> Problem statement: For this exercise, print only the lines from the one containing "(474, 266) = (582, 401): none -> pink house" through the end of the material below, exactly as given.

> Input data:
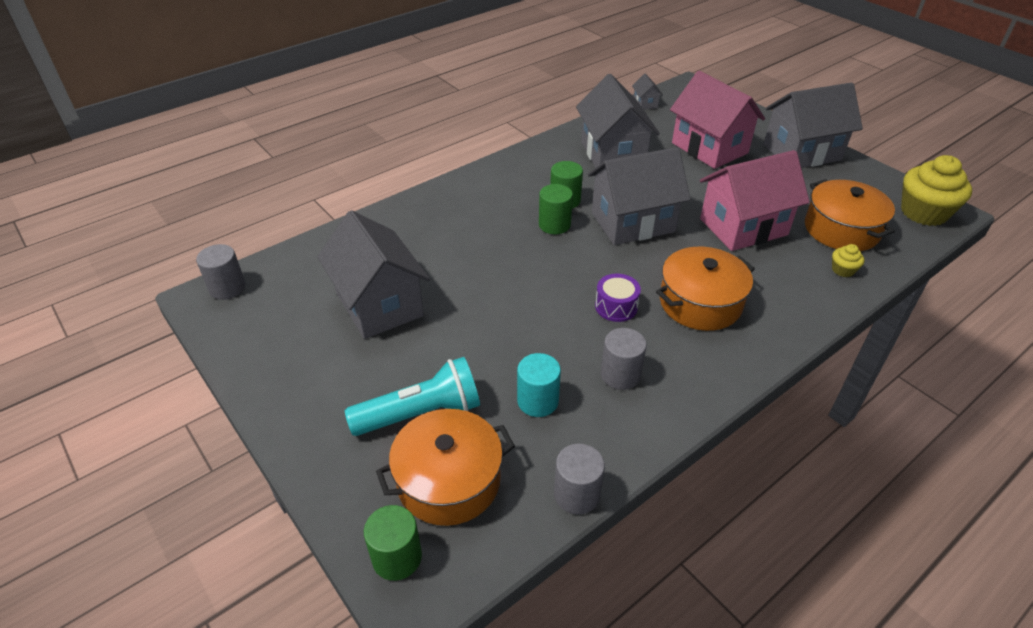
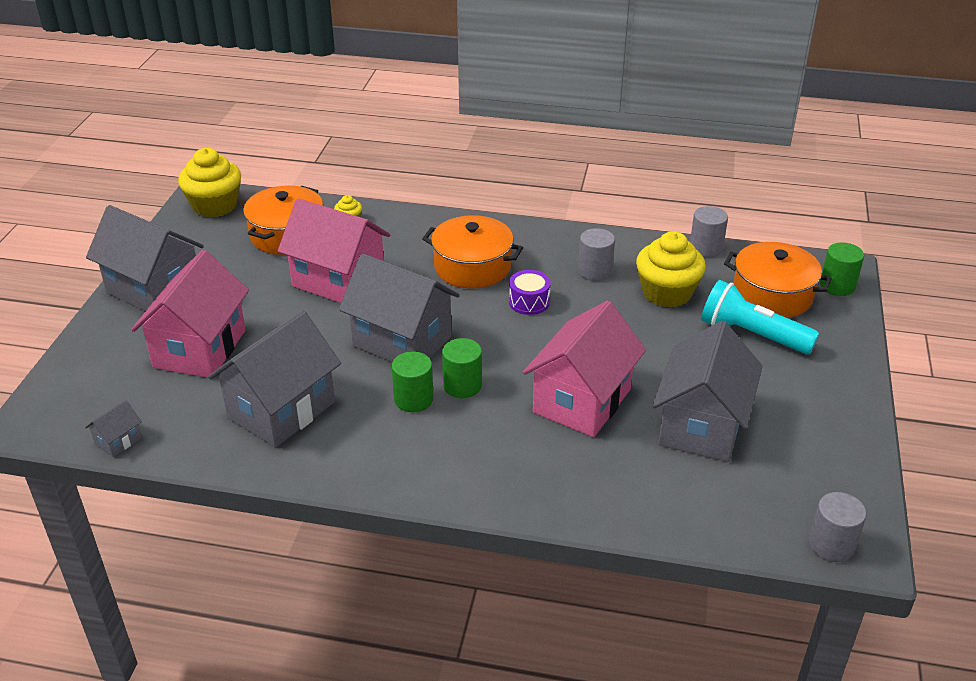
camera: 130 degrees left, 5 degrees down
(474, 266) = (582, 401): none -> pink house
(537, 401) = (667, 293): turquoise cylinder -> yellow cupcake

> Problem solution:
(474, 266) = (582, 401): none -> pink house
(537, 401) = (667, 293): turquoise cylinder -> yellow cupcake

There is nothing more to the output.